_Work required_: Each line below containing the word "schottky" needs to be shown.

_Data supplied_:
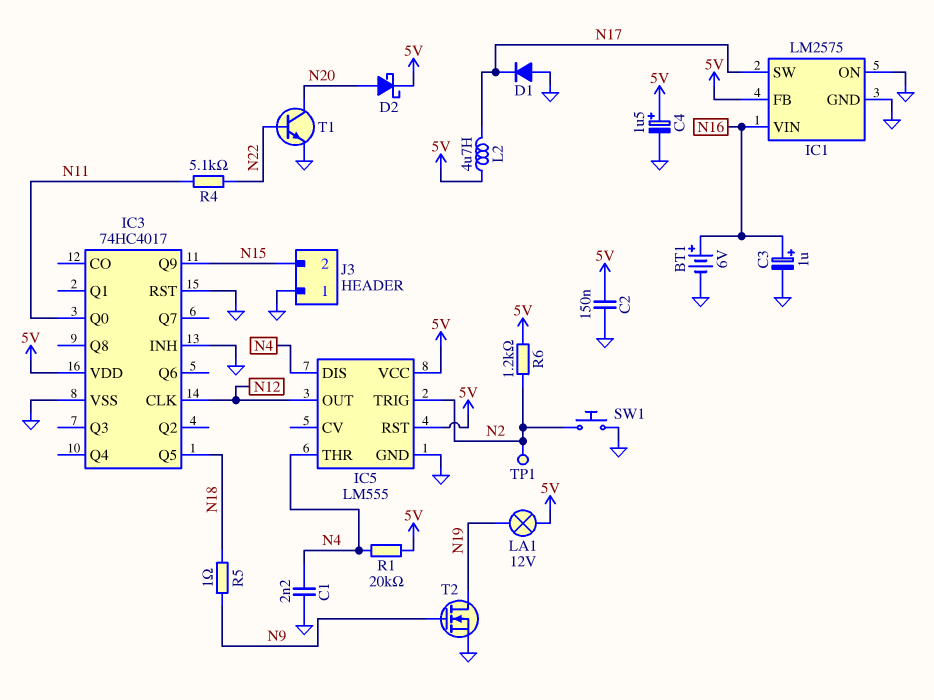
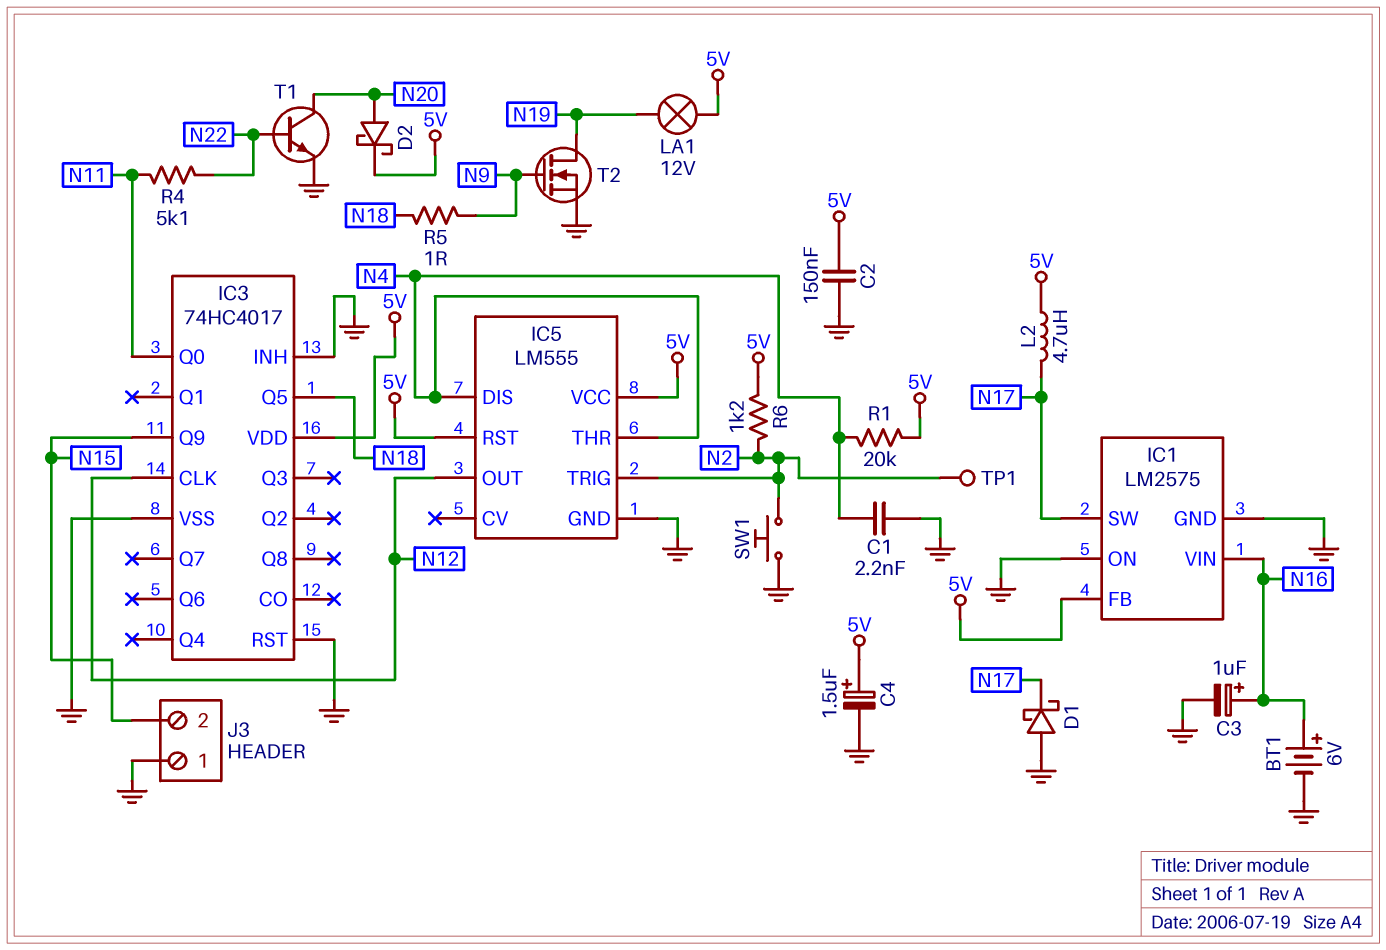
D1: diode (A GND, K N17) -> schottky (A GND, K N17)

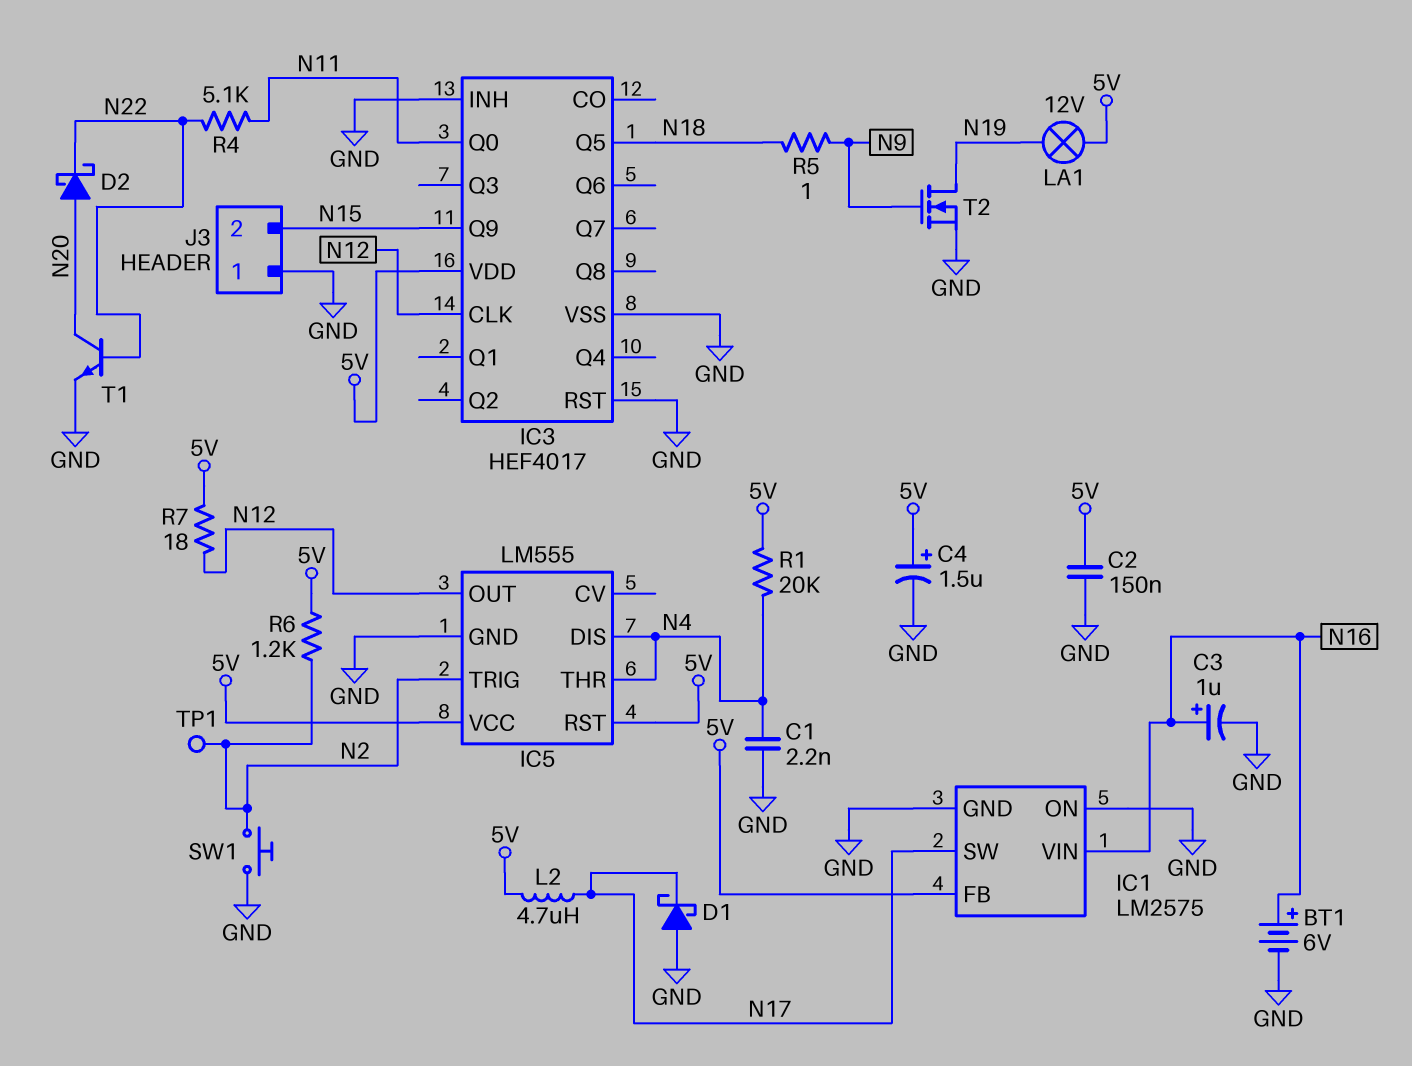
D2: schottky (A N20, K 5V) -> schottky (A N20, K N22)
IC3: 74HC4017 -> HEF4017
R7: none -> 18 (5V, N12)

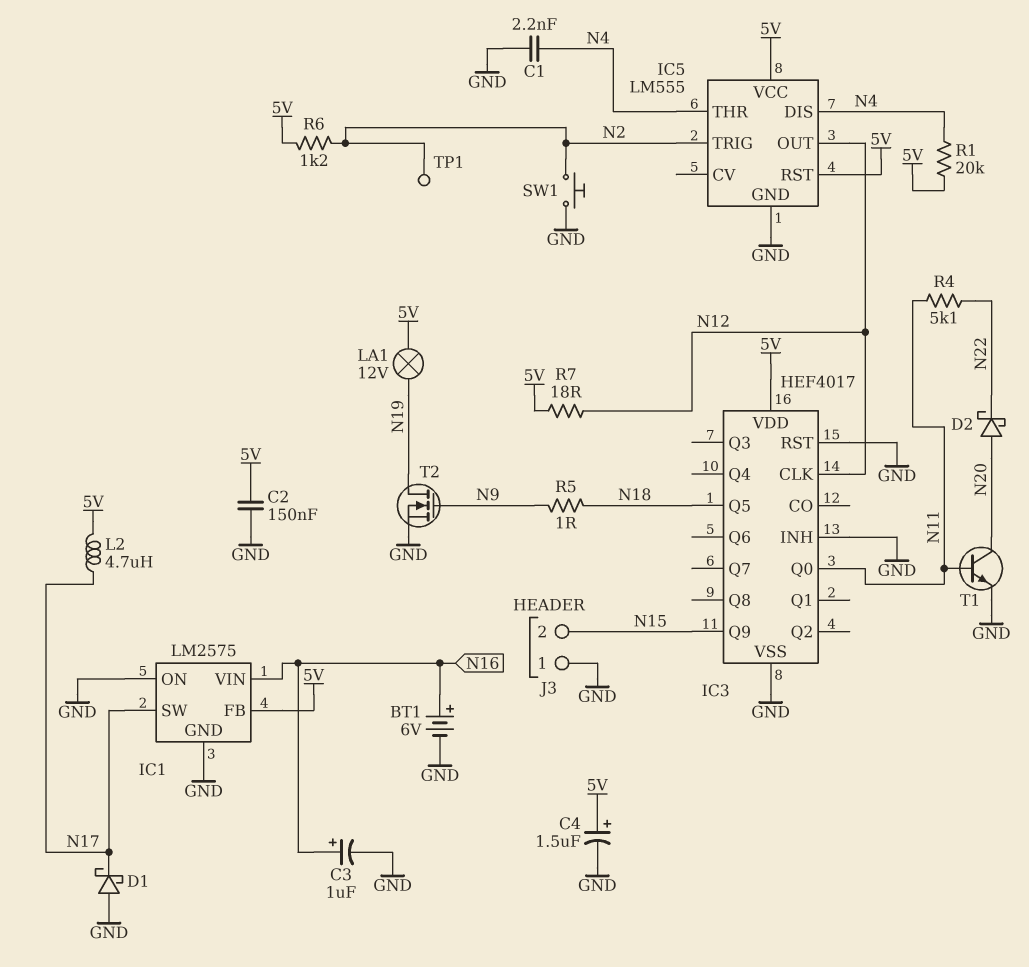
T1: NPN (B N22, C N20, E GND) -> NPN (B N11, C N20, E GND)

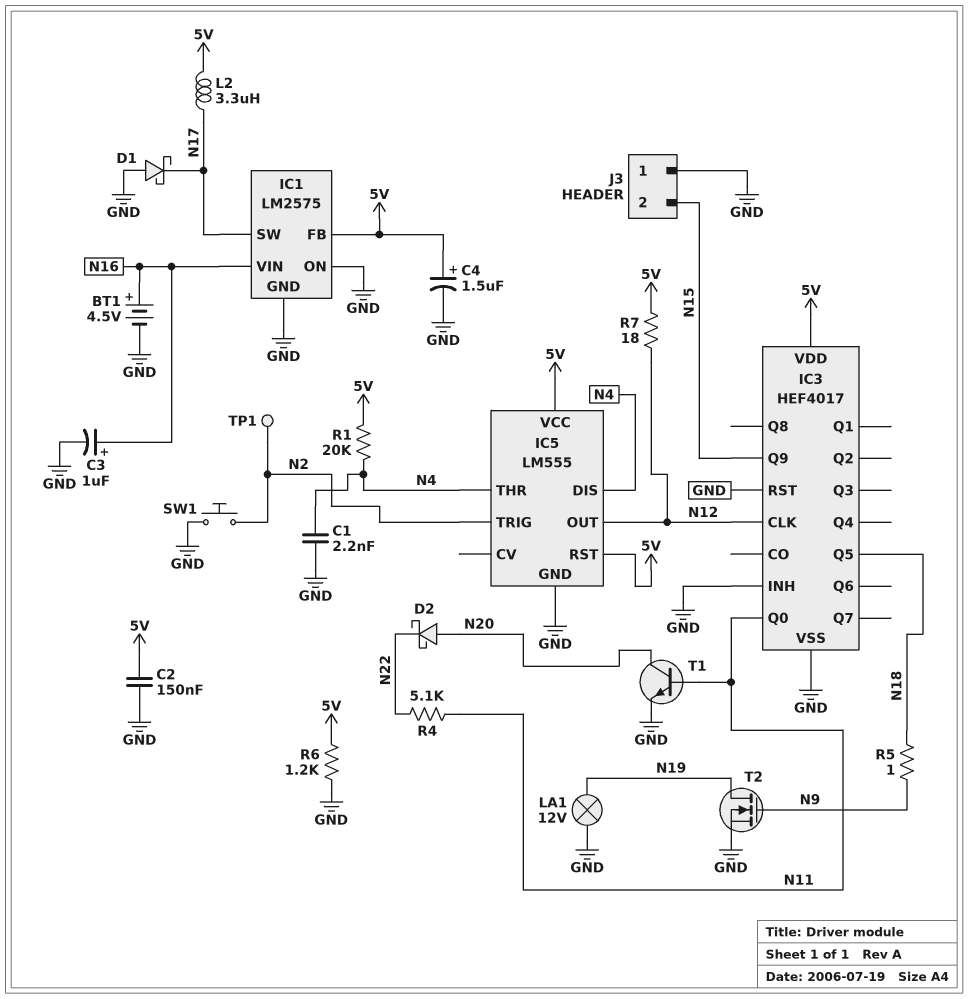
BT1: 6V (plus N16, minus GND) -> 4.5V (plus N16, minus GND)
L2: 4.7uH (5V, N17) -> 3.3uH (5V, N17)
LA1: lamp 12V (5V, N19) -> lamp 12V (GND, N19)
R6: 1.2k (5V, N2) -> 1.2k (5V, GND)

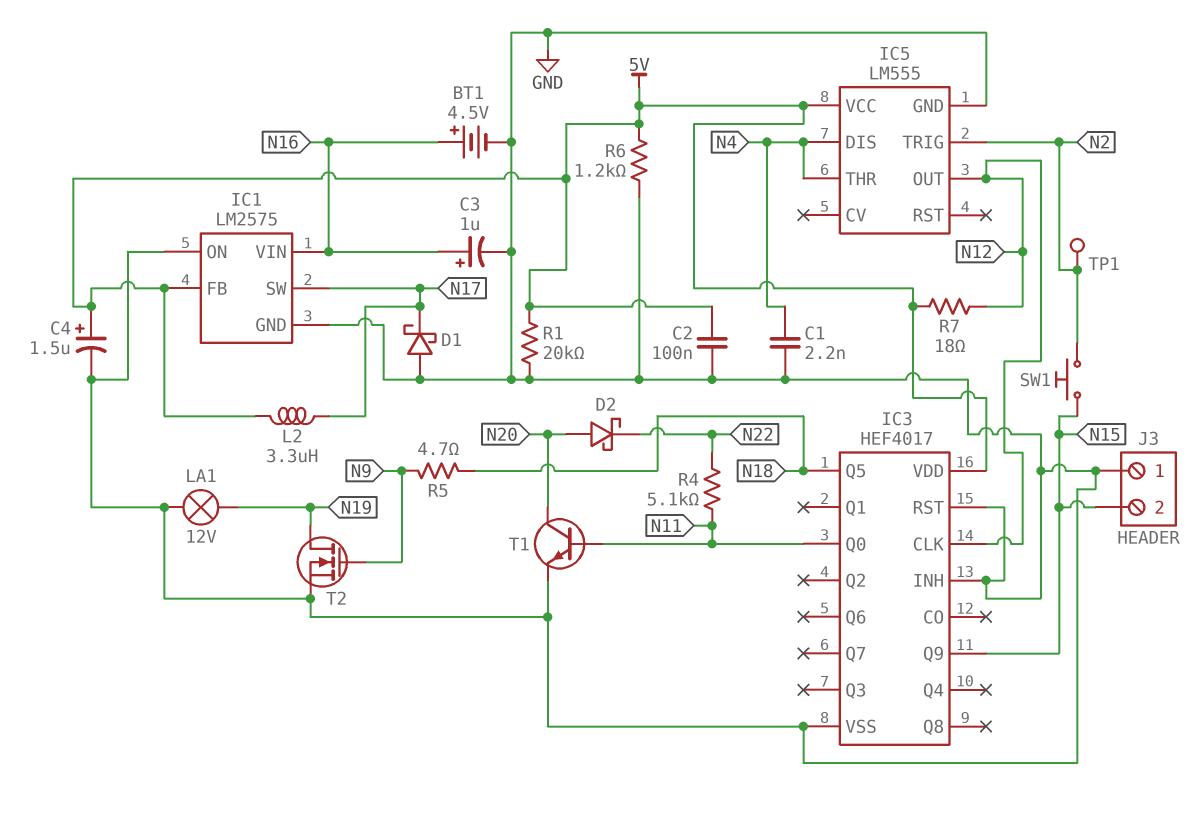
C2: 150nF (5V, GND) -> 100nF (5V, GND)
IC5 pin RST: 5V -> none
R1: 20k (5V, N4) -> 20k (5V, GND)
R5: 1 (N9, N18) -> 4.7 (N9, N18)
SW1: button (GND, N2) -> button (N2, N15)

_Result for this task_:
D1: diode (A GND, K N17) -> schottky (A GND, K N17)
D2: schottky (A N20, K 5V) -> schottky (A N20, K N22)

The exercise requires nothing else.